### Given data
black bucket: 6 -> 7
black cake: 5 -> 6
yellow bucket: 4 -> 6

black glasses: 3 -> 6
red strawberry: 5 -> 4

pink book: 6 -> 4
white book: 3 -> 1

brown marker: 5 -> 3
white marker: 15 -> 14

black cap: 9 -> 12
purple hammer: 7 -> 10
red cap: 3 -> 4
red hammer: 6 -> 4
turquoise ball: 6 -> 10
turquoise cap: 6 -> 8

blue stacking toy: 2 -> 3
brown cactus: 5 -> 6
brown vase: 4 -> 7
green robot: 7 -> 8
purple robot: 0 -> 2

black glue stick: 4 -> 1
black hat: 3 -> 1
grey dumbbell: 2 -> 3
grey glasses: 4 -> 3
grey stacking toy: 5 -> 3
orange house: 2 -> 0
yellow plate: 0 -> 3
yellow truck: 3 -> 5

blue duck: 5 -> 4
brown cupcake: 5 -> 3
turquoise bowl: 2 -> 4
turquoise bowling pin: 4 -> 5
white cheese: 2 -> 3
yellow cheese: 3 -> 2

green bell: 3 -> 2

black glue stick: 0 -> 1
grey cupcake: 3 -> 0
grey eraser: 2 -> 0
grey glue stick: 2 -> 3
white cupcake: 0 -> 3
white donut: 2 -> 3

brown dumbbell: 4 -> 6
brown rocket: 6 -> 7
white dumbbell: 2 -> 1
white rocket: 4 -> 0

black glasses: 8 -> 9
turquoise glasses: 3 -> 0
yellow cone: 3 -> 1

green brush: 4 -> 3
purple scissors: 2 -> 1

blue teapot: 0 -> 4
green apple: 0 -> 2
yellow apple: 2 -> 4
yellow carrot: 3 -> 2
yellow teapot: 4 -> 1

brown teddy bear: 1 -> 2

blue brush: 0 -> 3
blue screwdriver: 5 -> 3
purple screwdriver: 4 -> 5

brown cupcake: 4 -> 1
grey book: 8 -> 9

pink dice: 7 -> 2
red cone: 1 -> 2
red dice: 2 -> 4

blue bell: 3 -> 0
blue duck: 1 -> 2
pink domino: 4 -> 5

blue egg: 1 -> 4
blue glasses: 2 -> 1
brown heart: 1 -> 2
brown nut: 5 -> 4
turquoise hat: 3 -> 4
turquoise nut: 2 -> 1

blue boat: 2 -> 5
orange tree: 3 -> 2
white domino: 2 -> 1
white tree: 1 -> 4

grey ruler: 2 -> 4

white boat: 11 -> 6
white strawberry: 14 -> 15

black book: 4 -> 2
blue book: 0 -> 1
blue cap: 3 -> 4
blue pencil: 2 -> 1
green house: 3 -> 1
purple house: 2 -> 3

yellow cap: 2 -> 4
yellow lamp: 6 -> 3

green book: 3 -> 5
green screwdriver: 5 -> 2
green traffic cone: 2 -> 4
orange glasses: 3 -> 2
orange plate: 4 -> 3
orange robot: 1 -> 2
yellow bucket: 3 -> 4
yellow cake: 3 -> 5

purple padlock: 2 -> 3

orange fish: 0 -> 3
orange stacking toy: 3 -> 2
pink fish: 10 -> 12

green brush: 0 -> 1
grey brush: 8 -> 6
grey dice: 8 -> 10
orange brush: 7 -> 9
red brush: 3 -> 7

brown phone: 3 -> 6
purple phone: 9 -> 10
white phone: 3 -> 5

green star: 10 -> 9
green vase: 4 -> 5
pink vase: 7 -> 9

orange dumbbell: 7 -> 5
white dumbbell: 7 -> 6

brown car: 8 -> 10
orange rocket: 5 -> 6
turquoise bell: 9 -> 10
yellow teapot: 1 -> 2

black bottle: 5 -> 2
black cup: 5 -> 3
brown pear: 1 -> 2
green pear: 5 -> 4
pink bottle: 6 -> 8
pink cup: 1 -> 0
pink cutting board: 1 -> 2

### What you will do
Would you copy each line of the records that contains "dice"?

### Output below
pink dice: 7 -> 2
red dice: 2 -> 4
grey dice: 8 -> 10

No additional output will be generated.